_WHAT THE EXERCISE ASKS:_
Starting at the line that contains "C206: 3.3uF (NET6, NET11)", return every line through the end of the entries below, exactly and with nothing else.

_RECORDS:_
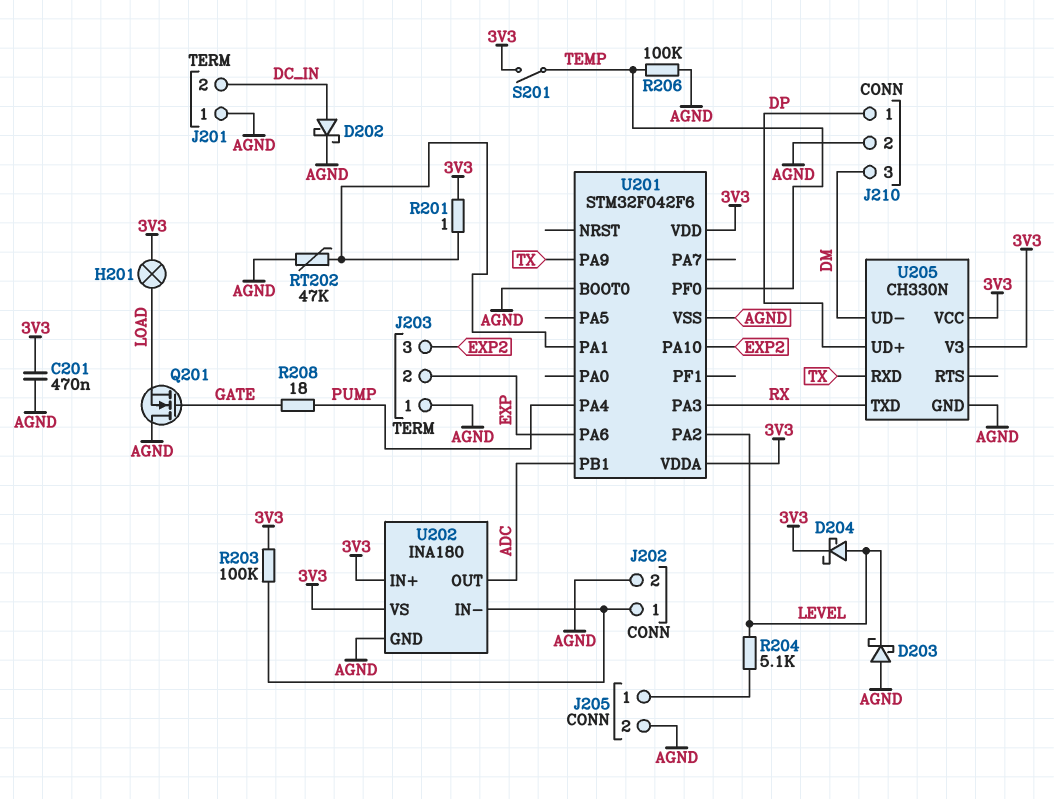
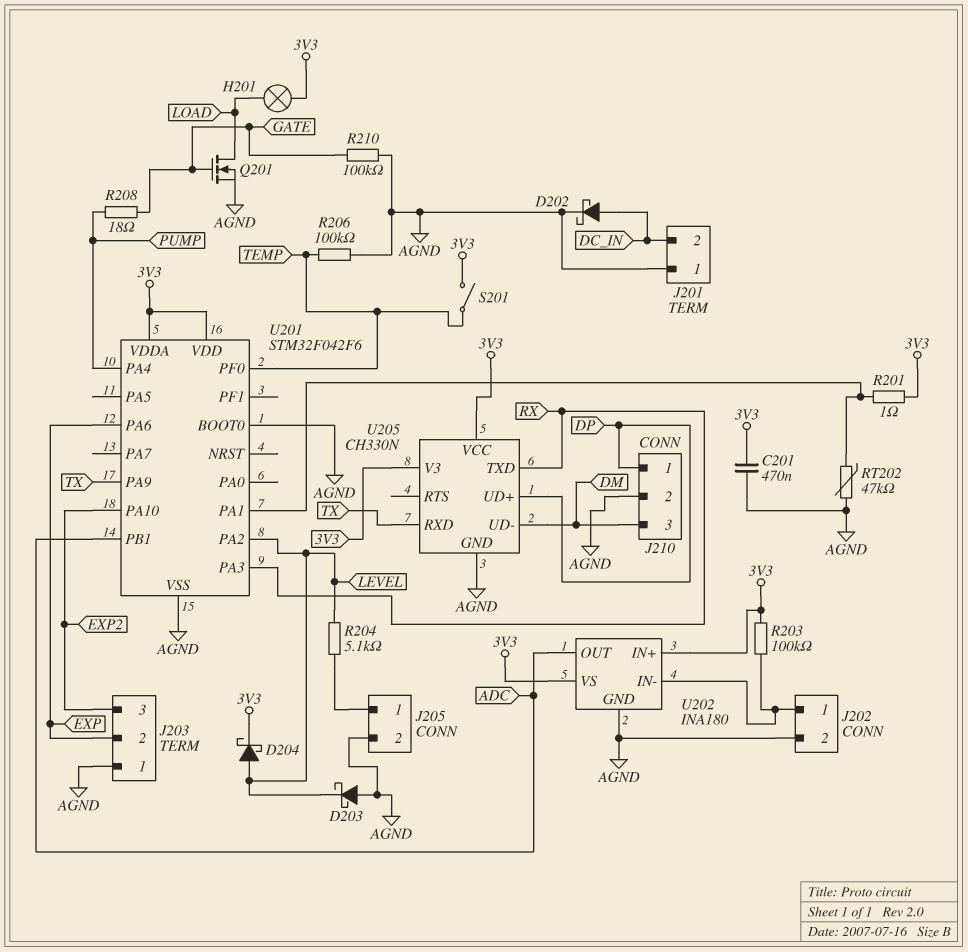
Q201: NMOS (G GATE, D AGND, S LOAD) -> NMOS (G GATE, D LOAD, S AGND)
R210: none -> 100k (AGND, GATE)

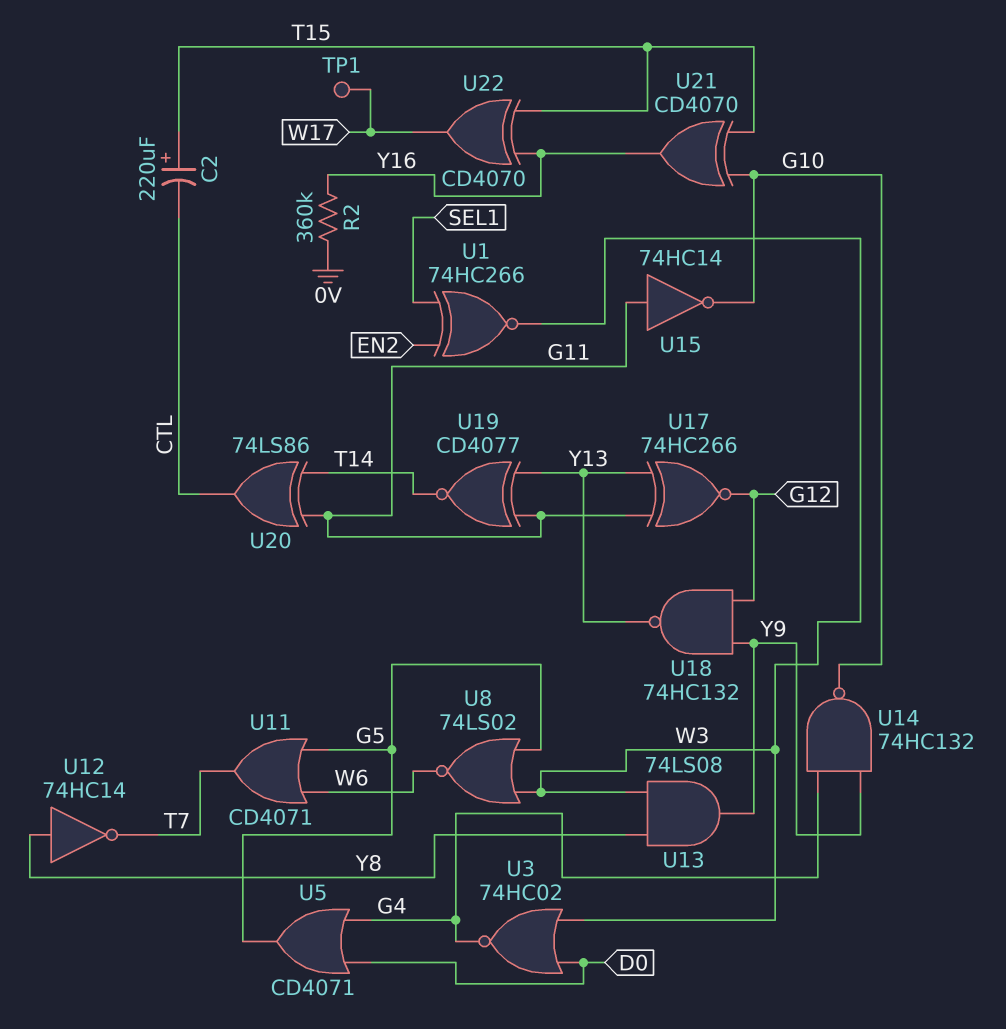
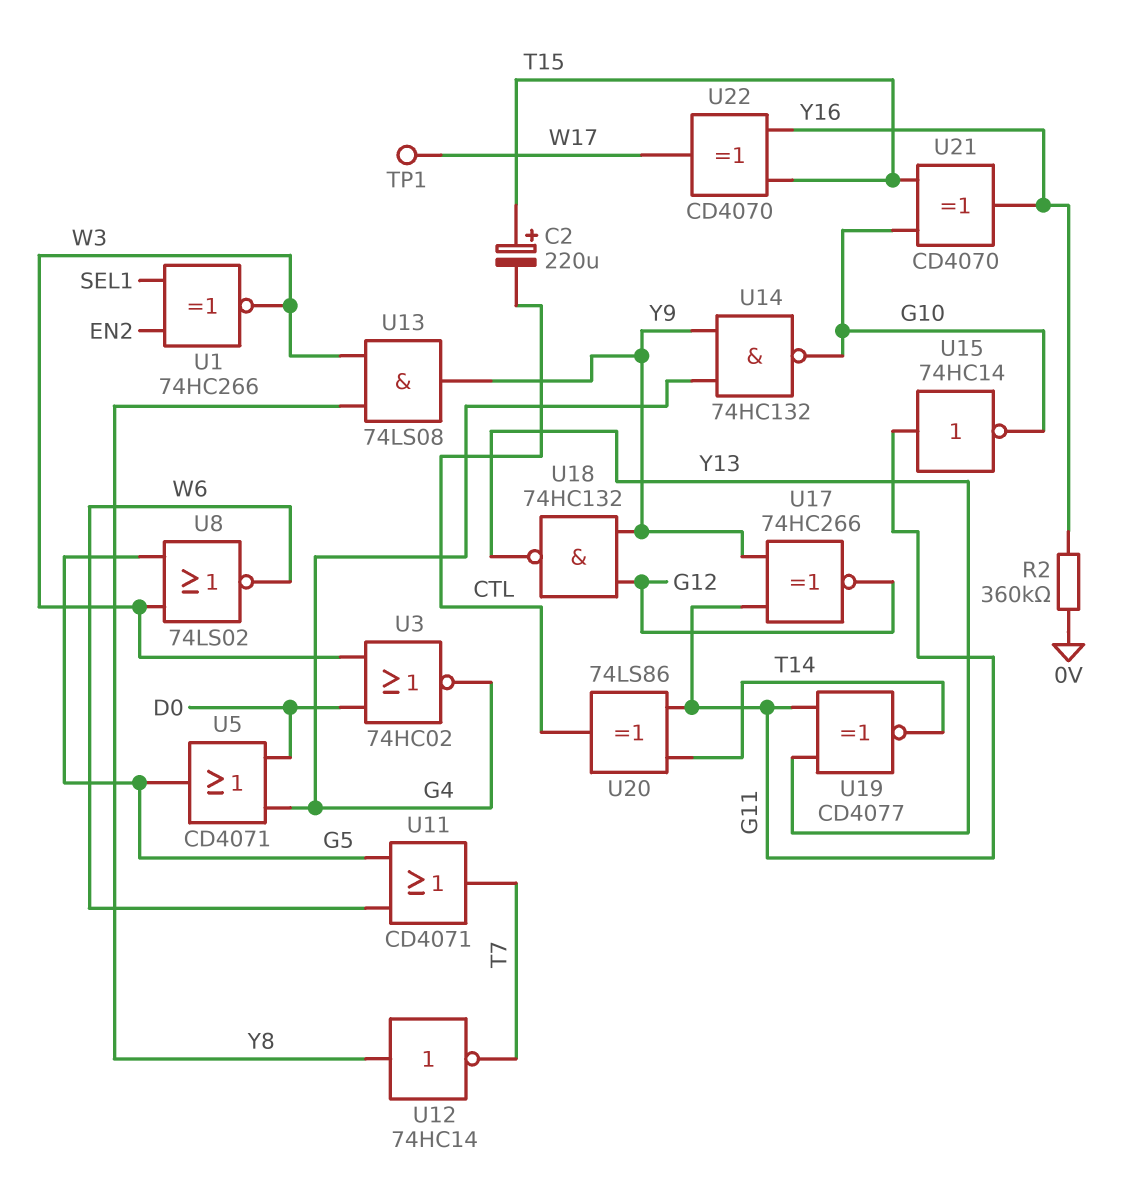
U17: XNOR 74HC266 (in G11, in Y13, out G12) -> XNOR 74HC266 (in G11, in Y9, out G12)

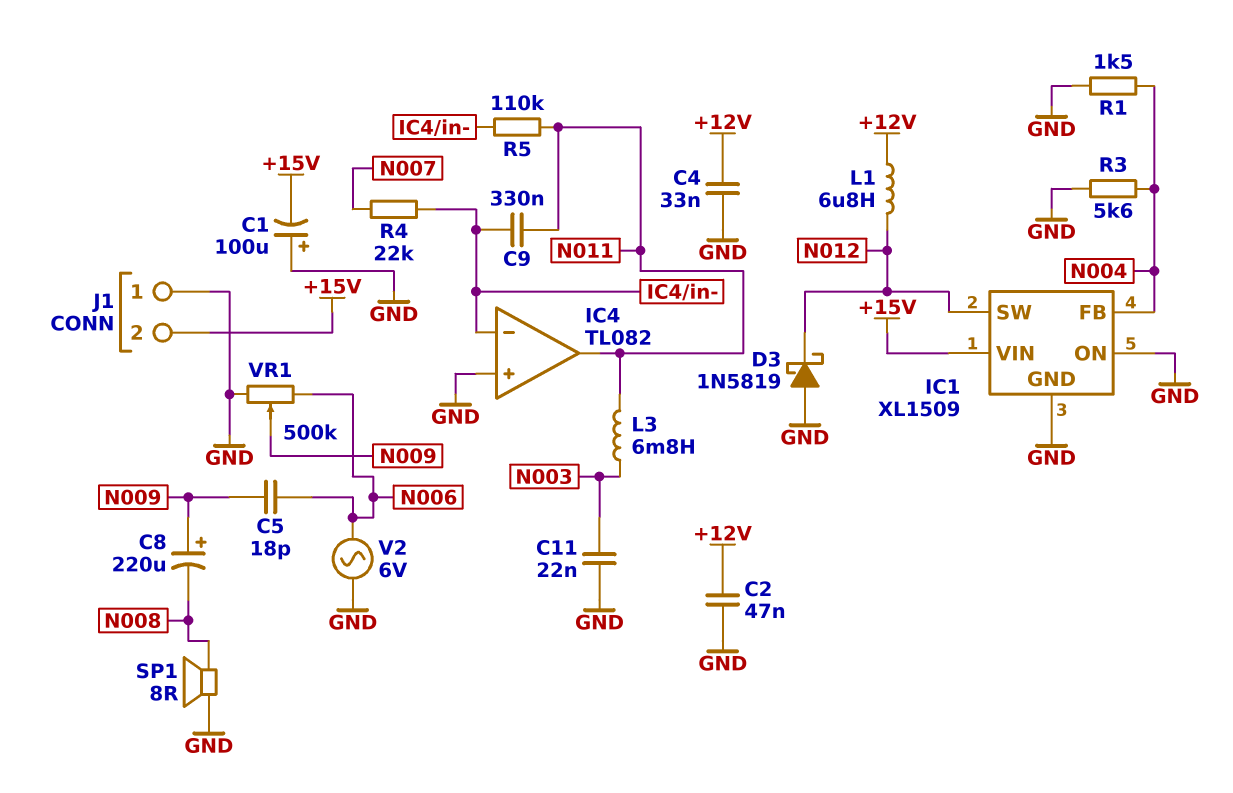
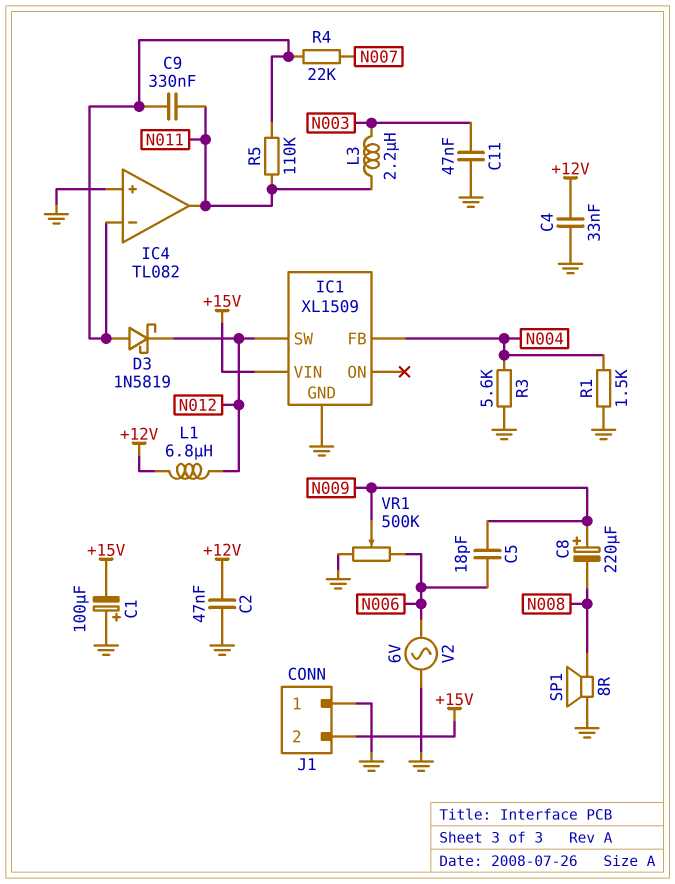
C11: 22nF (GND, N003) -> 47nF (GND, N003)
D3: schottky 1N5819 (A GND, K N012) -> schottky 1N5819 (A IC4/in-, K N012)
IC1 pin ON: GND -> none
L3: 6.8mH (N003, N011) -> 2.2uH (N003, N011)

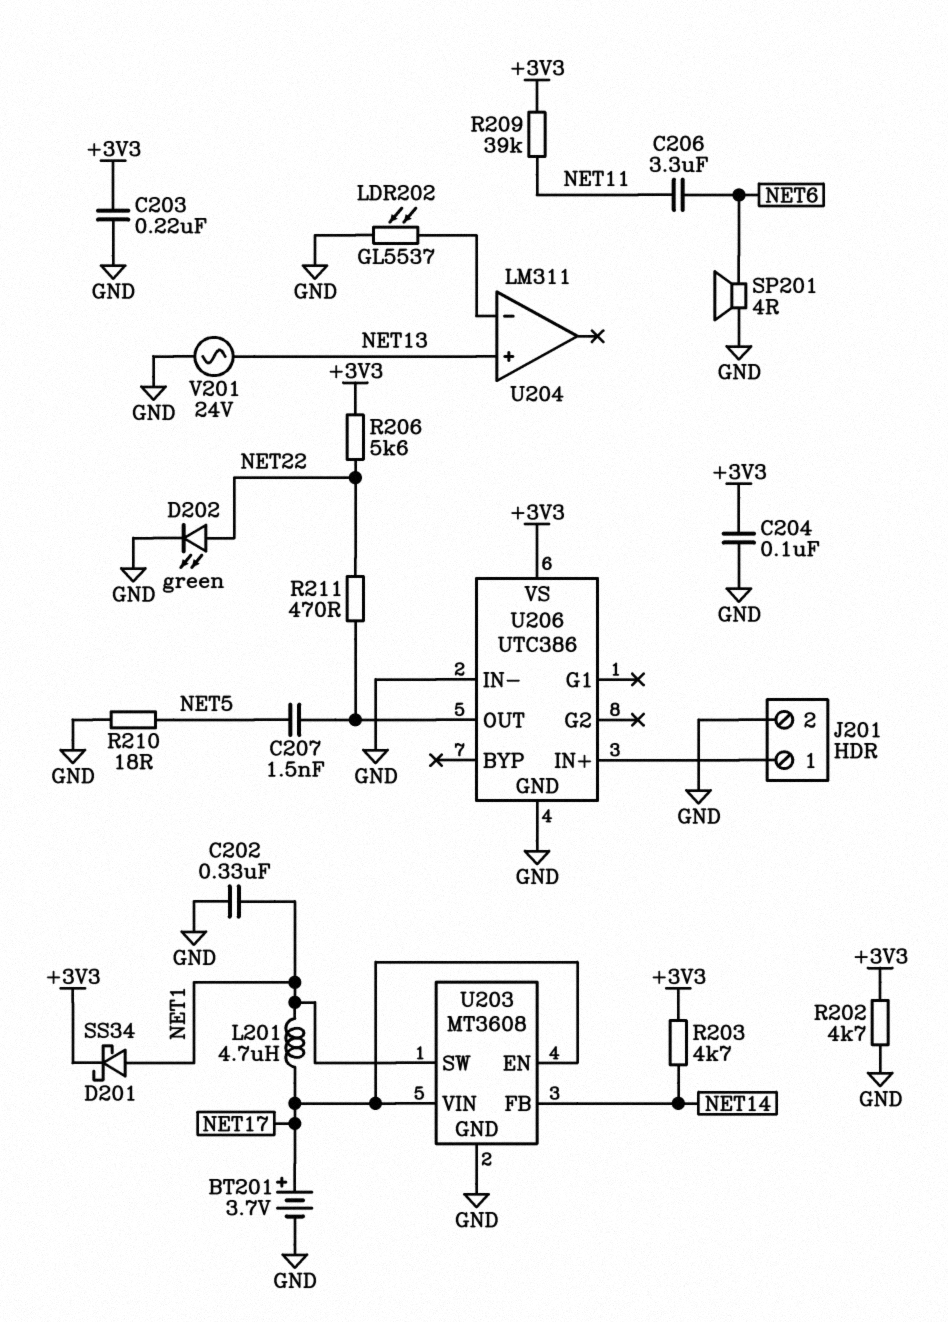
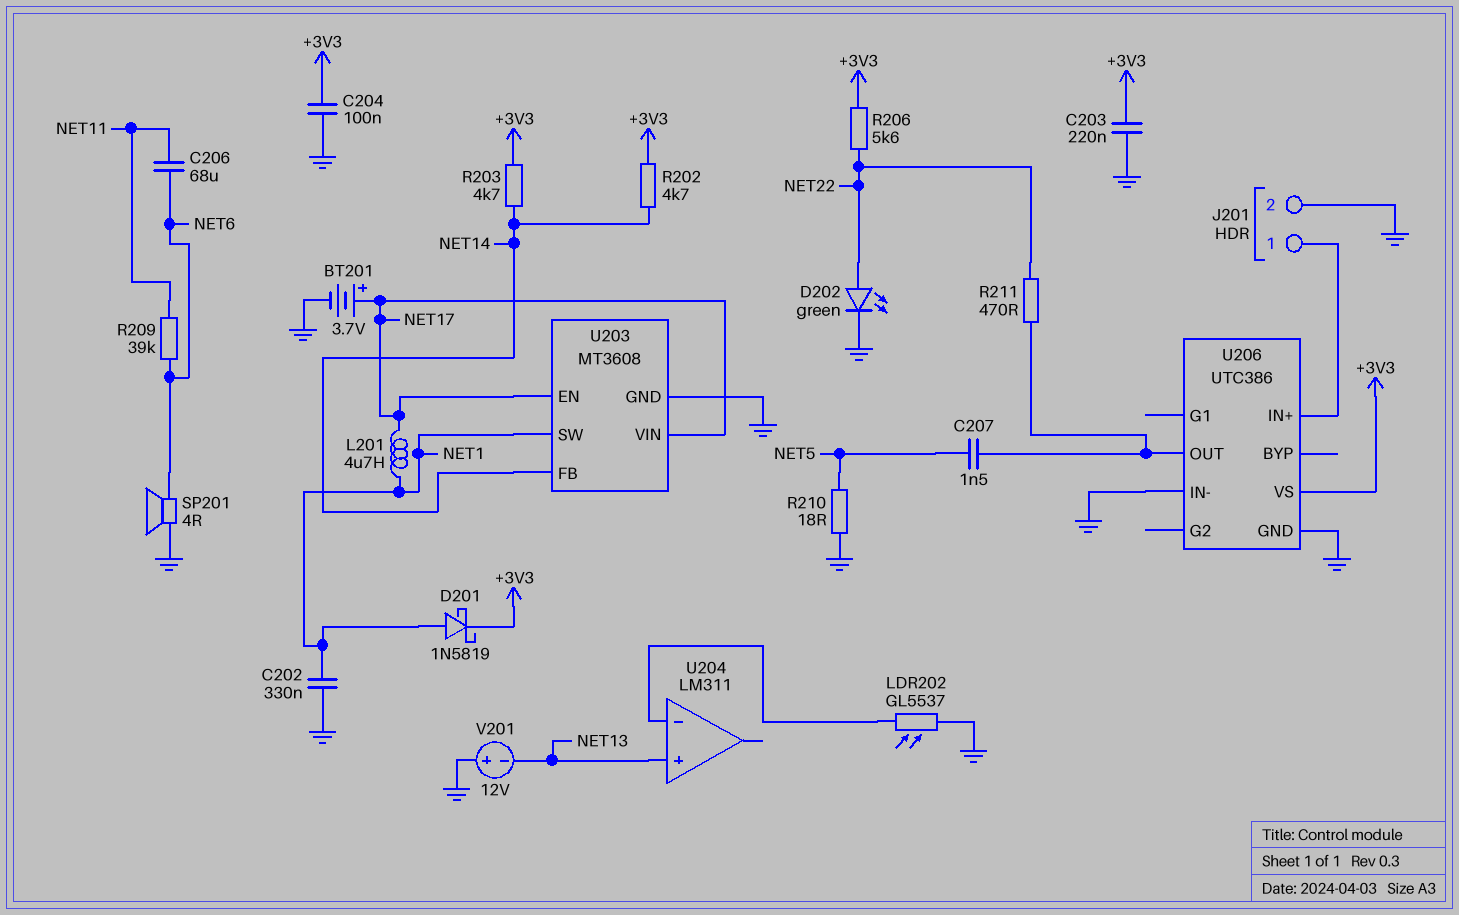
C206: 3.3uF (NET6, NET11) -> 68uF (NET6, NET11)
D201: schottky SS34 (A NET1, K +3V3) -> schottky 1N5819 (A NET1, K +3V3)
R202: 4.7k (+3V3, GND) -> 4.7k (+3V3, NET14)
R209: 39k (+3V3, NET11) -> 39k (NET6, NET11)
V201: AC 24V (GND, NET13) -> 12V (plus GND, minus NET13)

_EXERCISE RESPONSE:_
C206: 3.3uF (NET6, NET11) -> 68uF (NET6, NET11)
D201: schottky SS34 (A NET1, K +3V3) -> schottky 1N5819 (A NET1, K +3V3)
R202: 4.7k (+3V3, GND) -> 4.7k (+3V3, NET14)
R209: 39k (+3V3, NET11) -> 39k (NET6, NET11)
V201: AC 24V (GND, NET13) -> 12V (plus GND, minus NET13)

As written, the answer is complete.